Set down every line of the material below word for word, leaving out the pictures.
___ DATA RECORDS
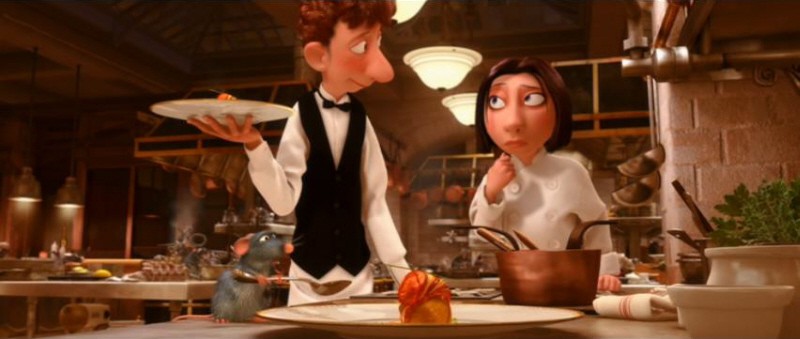
You are a GUI agent. You are given a task and a screenshot of the screen. Output one action in this format:
    pyautogui.click(x=<x>, y=<y>)
    Task: Click on the plate
    
    Given the screenshot: What is the action you would take?
    pyautogui.click(x=526, y=310)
______
SOLUTION FOR THIS EXERCISE
You are a GUI agent. You are given a task and a screenshot of the screen. Output one action in this format:
    pyautogui.click(x=<x>, y=<y>)
    Task: Click on the plate
    
    Given the screenshot: What is the action you would take?
    pyautogui.click(x=526, y=310)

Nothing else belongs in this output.